TASK TO COMPLETE ::
Can you copy out the entries below with "hardcover" switched to "paperback" everywhere and everything else left unchanged?
[Begin PROVIDED RECORDS]
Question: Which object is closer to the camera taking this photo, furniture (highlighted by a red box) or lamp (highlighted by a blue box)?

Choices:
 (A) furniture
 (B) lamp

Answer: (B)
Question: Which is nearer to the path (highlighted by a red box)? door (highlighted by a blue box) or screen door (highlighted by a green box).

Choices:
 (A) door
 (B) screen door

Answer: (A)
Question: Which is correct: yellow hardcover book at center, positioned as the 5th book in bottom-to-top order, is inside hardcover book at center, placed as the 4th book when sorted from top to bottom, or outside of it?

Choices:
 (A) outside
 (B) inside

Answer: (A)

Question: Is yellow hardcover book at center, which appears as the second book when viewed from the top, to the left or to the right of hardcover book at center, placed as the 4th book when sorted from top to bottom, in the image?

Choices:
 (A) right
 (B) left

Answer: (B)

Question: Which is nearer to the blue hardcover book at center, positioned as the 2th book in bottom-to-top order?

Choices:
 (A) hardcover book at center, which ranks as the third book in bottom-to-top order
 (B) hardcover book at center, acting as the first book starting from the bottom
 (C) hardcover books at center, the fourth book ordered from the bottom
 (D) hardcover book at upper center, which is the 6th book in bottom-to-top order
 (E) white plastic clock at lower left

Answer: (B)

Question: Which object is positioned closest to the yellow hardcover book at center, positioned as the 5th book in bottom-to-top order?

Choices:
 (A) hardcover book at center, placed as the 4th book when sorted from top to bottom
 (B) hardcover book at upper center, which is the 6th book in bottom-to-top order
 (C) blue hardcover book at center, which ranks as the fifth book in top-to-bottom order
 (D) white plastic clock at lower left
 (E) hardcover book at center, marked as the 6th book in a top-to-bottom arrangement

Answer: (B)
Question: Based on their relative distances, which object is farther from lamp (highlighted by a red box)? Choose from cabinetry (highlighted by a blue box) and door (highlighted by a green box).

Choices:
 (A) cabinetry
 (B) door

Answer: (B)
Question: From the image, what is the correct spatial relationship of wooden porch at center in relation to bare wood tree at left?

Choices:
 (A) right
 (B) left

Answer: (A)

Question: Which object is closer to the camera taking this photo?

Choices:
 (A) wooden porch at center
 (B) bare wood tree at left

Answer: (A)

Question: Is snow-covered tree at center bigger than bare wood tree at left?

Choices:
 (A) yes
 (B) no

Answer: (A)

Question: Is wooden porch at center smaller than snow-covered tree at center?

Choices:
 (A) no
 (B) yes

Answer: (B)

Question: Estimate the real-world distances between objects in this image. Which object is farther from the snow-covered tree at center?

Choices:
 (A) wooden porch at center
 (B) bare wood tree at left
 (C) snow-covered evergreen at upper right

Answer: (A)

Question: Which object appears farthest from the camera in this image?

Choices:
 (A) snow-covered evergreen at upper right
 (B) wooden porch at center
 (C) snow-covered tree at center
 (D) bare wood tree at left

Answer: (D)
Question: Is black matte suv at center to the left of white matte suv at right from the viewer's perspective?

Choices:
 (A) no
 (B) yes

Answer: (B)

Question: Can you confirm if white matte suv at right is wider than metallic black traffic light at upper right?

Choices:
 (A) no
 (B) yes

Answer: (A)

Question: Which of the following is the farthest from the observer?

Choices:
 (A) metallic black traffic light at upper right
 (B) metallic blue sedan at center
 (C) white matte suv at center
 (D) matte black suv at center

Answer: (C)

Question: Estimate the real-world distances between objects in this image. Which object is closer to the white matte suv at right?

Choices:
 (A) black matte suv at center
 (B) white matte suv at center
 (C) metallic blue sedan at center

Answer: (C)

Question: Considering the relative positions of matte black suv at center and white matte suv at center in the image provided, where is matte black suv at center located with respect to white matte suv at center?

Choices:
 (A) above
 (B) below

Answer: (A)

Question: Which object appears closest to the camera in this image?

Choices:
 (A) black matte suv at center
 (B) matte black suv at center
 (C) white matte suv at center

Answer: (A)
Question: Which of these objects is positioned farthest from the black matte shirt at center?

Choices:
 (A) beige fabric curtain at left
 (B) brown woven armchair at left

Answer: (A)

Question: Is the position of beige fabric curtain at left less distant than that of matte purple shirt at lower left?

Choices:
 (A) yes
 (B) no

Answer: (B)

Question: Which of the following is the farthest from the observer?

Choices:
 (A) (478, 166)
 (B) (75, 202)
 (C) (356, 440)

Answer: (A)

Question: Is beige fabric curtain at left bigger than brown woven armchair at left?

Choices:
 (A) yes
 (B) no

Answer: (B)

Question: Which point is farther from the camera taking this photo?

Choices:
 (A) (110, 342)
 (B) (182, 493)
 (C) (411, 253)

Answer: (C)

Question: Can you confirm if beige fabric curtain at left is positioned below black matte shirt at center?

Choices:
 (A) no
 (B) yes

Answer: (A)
[End PROVIDED RECORDS]
EXERCISE OUTPUT ::
Question: Which object is closer to the camera taking this photo, furniture (highlighted by a red box) or lamp (highlighted by a blue box)?

Choices:
 (A) furniture
 (B) lamp

Answer: (B)
Question: Which is nearer to the path (highlighted by a red box)? door (highlighted by a blue box) or screen door (highlighted by a green box).

Choices:
 (A) door
 (B) screen door

Answer: (A)
Question: Which is correct: yellow paperback book at center, positioned as the 5th book in bottom-to-top order, is inside paperback book at center, placed as the 4th book when sorted from top to bottom, or outside of it?

Choices:
 (A) outside
 (B) inside

Answer: (A)

Question: Is yellow paperback book at center, which appears as the second book when viewed from the top, to the left or to the right of paperback book at center, placed as the 4th book when sorted from top to bottom, in the image?

Choices:
 (A) right
 (B) left

Answer: (B)

Question: Which is nearer to the blue paperback book at center, positioned as the 2th book in bottom-to-top order?

Choices:
 (A) paperback book at center, which ranks as the third book in bottom-to-top order
 (B) paperback book at center, acting as the first book starting from the bottom
 (C) paperback books at center, the fourth book ordered from the bottom
 (D) paperback book at upper center, which is the 6th book in bottom-to-top order
 (E) white plastic clock at lower left

Answer: (B)

Question: Which object is positioned closest to the yellow paperback book at center, positioned as the 5th book in bottom-to-top order?

Choices:
 (A) paperback book at center, placed as the 4th book when sorted from top to bottom
 (B) paperback book at upper center, which is the 6th book in bottom-to-top order
 (C) blue paperback book at center, which ranks as the fifth book in top-to-bottom order
 (D) white plastic clock at lower left
 (E) paperback book at center, marked as the 6th book in a top-to-bottom arrangement

Answer: (B)
Question: Based on their relative distances, which object is farther from lamp (highlighted by a red box)? Choose from cabinetry (highlighted by a blue box) and door (highlighted by a green box).

Choices:
 (A) cabinetry
 (B) door

Answer: (B)
Question: From the image, what is the correct spatial relationship of wooden porch at center in relation to bare wood tree at left?

Choices:
 (A) right
 (B) left

Answer: (A)

Question: Which object is closer to the camera taking this photo?

Choices:
 (A) wooden porch at center
 (B) bare wood tree at left

Answer: (A)

Question: Is snow-covered tree at center bigger than bare wood tree at left?

Choices:
 (A) yes
 (B) no

Answer: (A)

Question: Is wooden porch at center smaller than snow-covered tree at center?

Choices:
 (A) no
 (B) yes

Answer: (B)

Question: Estimate the real-world distances between objects in this image. Which object is farther from the snow-covered tree at center?

Choices:
 (A) wooden porch at center
 (B) bare wood tree at left
 (C) snow-covered evergreen at upper right

Answer: (A)

Question: Which object appears farthest from the camera in this image?

Choices:
 (A) snow-covered evergreen at upper right
 (B) wooden porch at center
 (C) snow-covered tree at center
 (D) bare wood tree at left

Answer: (D)
Question: Is black matte suv at center to the left of white matte suv at right from the viewer's perspective?

Choices:
 (A) no
 (B) yes

Answer: (B)

Question: Can you confirm if white matte suv at right is wider than metallic black traffic light at upper right?

Choices:
 (A) no
 (B) yes

Answer: (A)

Question: Which of the following is the farthest from the observer?

Choices:
 (A) metallic black traffic light at upper right
 (B) metallic blue sedan at center
 (C) white matte suv at center
 (D) matte black suv at center

Answer: (C)

Question: Estimate the real-world distances between objects in this image. Which object is closer to the white matte suv at right?

Choices:
 (A) black matte suv at center
 (B) white matte suv at center
 (C) metallic blue sedan at center

Answer: (C)

Question: Considering the relative positions of matte black suv at center and white matte suv at center in the image provided, where is matte black suv at center located with respect to white matte suv at center?

Choices:
 (A) above
 (B) below

Answer: (A)

Question: Which object appears closest to the camera in this image?

Choices:
 (A) black matte suv at center
 (B) matte black suv at center
 (C) white matte suv at center

Answer: (A)
Question: Which of these objects is positioned farthest from the black matte shirt at center?

Choices:
 (A) beige fabric curtain at left
 (B) brown woven armchair at left

Answer: (A)

Question: Is the position of beige fabric curtain at left less distant than that of matte purple shirt at lower left?

Choices:
 (A) yes
 (B) no

Answer: (B)

Question: Which of the following is the farthest from the observer?

Choices:
 (A) (478, 166)
 (B) (75, 202)
 (C) (356, 440)

Answer: (A)

Question: Is beige fabric curtain at left bigger than brown woven armchair at left?

Choices:
 (A) yes
 (B) no

Answer: (B)

Question: Which point is farther from the camera taking this photo?

Choices:
 (A) (110, 342)
 (B) (182, 493)
 (C) (411, 253)

Answer: (C)

Question: Can you confirm if beige fabric curtain at left is positioned below black matte shirt at center?

Choices:
 (A) no
 (B) yes

Answer: (A)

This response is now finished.